* **WORK TASK**
Retype, word for word, each line between the lines holding "camera: 30 degrees left, 10 degrees up" and "(661, 296) = (679, 252): turquoise", inclusive, and leave the rest of the data alone.

* **EXTRACTED INFORMATION**

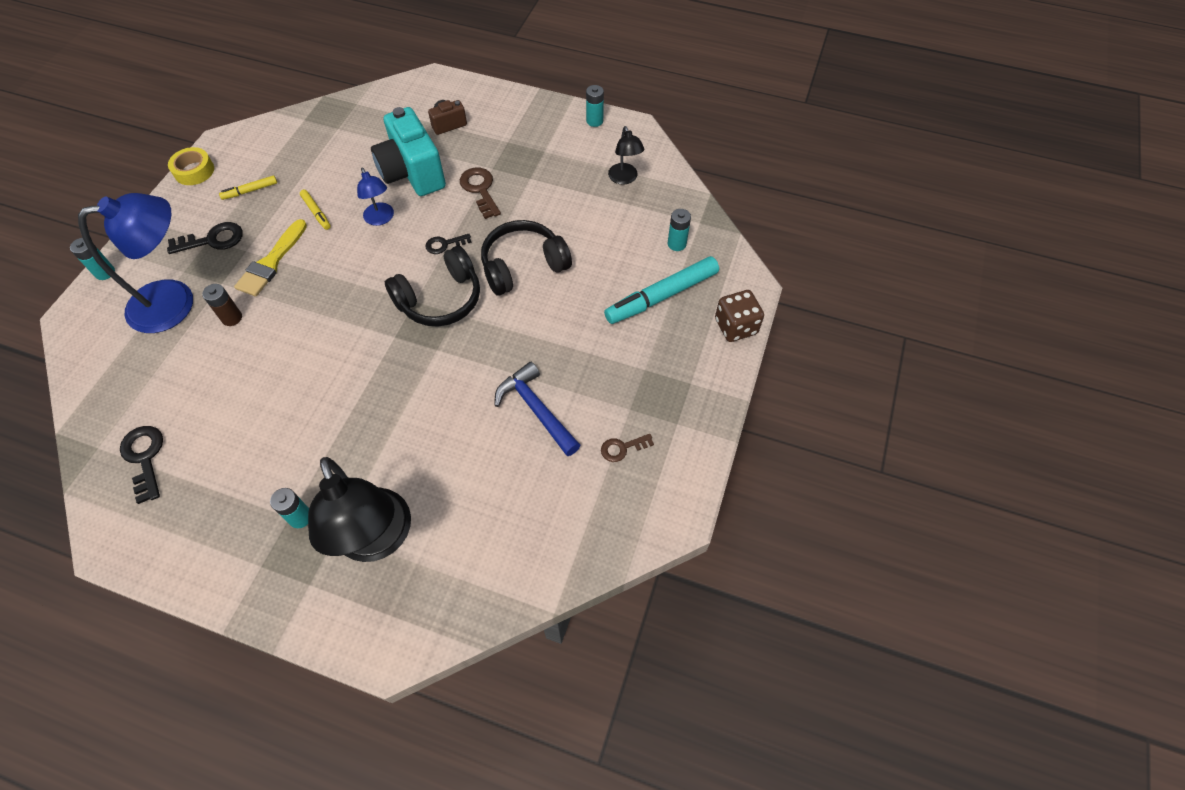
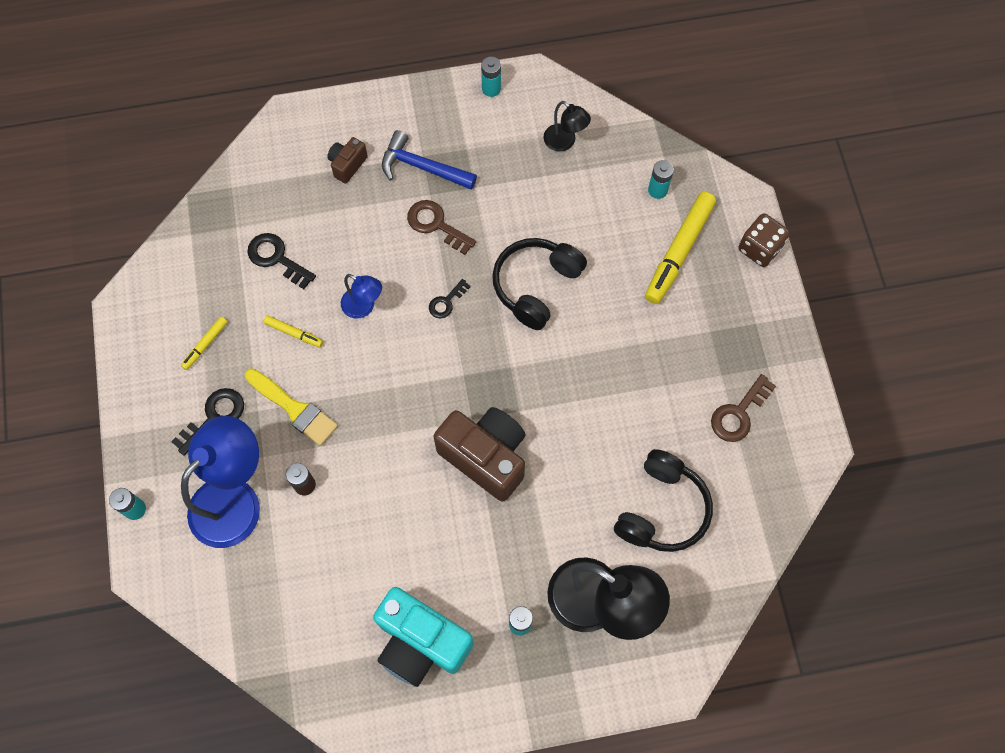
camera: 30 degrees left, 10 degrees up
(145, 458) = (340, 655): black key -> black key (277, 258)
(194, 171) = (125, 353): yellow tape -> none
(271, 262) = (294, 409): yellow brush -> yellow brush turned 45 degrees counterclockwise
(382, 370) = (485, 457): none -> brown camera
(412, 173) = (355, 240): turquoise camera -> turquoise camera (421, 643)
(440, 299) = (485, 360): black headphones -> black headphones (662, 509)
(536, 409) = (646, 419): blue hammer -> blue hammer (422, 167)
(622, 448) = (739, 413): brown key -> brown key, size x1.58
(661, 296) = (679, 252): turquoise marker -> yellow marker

==

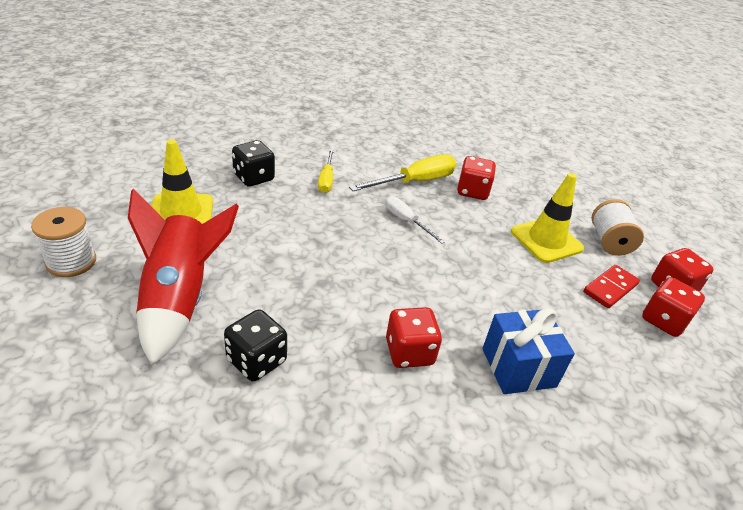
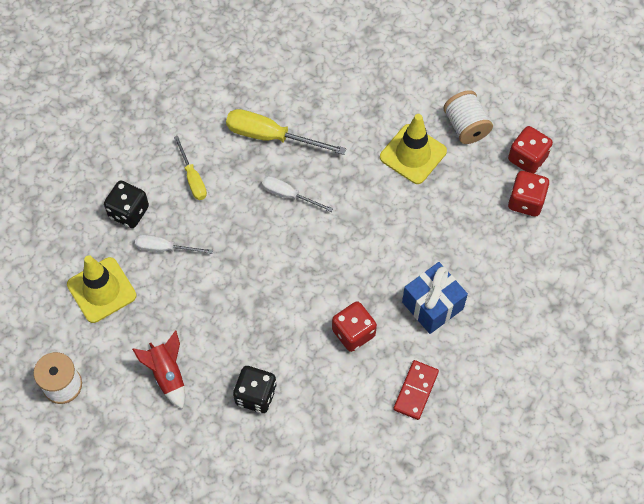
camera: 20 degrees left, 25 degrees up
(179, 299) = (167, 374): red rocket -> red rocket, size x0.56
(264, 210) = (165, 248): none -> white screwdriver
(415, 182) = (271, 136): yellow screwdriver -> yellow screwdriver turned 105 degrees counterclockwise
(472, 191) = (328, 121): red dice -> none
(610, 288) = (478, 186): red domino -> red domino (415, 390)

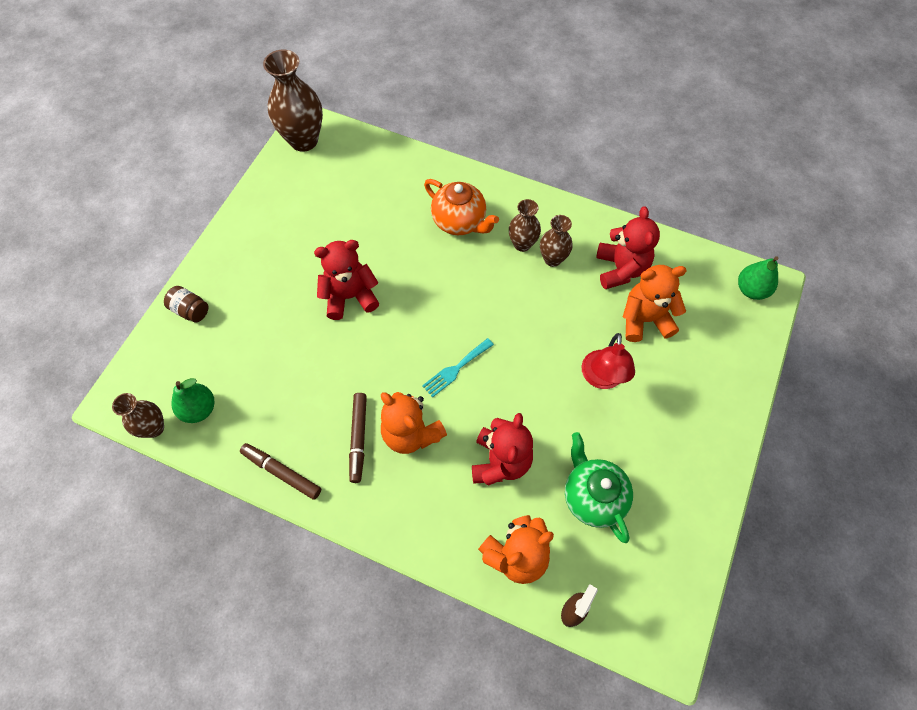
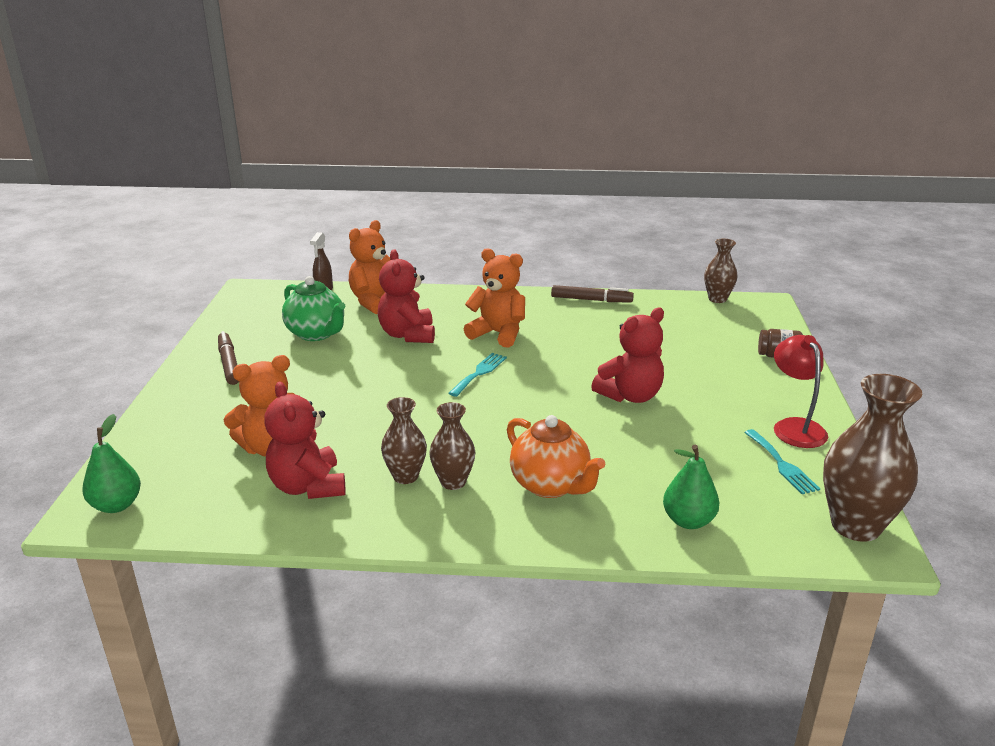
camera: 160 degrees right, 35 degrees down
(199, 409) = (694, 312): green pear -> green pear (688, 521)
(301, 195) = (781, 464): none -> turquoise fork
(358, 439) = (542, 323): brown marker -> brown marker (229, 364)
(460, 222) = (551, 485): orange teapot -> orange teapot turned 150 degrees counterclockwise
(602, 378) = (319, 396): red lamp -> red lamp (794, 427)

* * *

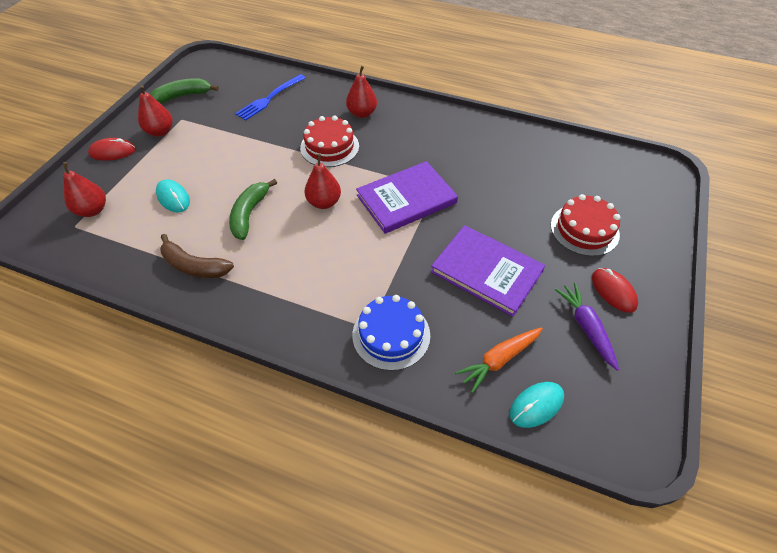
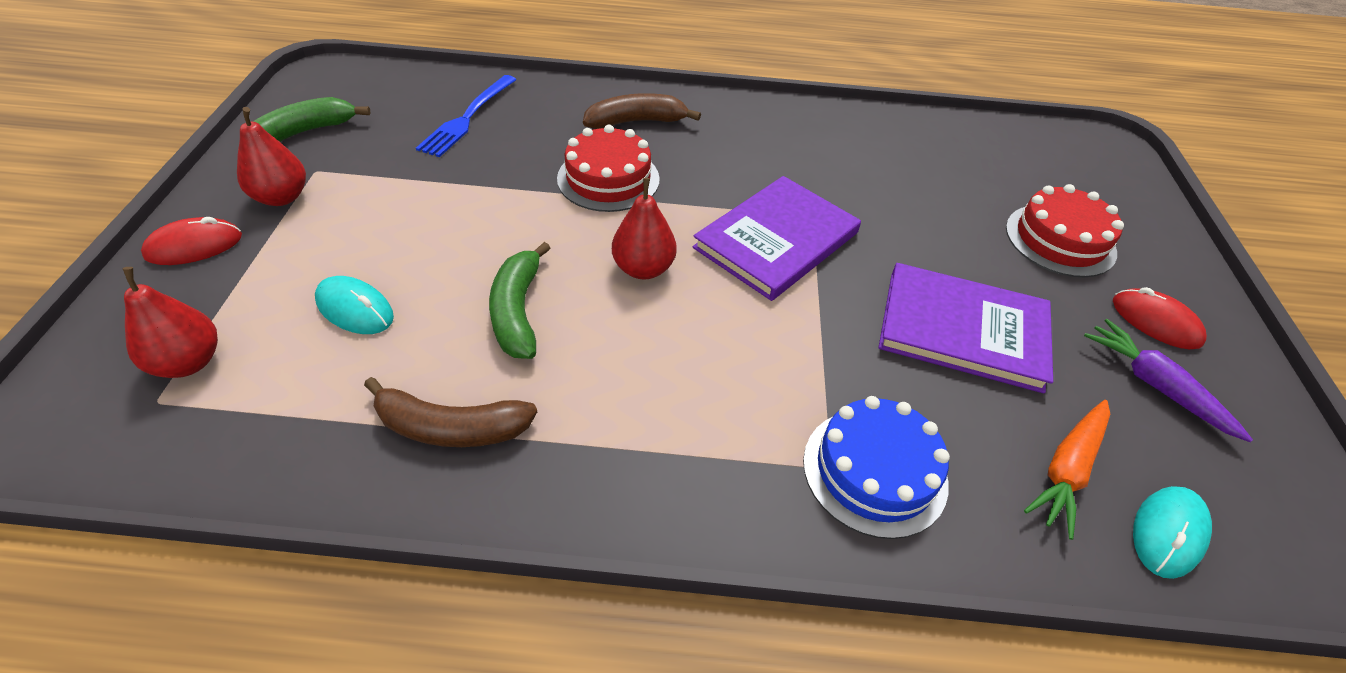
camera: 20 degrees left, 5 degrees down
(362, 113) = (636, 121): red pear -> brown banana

* **SOLUTION FOR THIS TASK**
camera: 30 degrees left, 10 degrees up
(145, 458) = (340, 655): black key -> black key (277, 258)
(194, 171) = (125, 353): yellow tape -> none
(271, 262) = (294, 409): yellow brush -> yellow brush turned 45 degrees counterclockwise
(382, 370) = (485, 457): none -> brown camera
(412, 173) = (355, 240): turquoise camera -> turquoise camera (421, 643)
(440, 299) = (485, 360): black headphones -> black headphones (662, 509)
(536, 409) = (646, 419): blue hammer -> blue hammer (422, 167)
(622, 448) = (739, 413): brown key -> brown key, size x1.58
(661, 296) = (679, 252): turquoise marker -> yellow marker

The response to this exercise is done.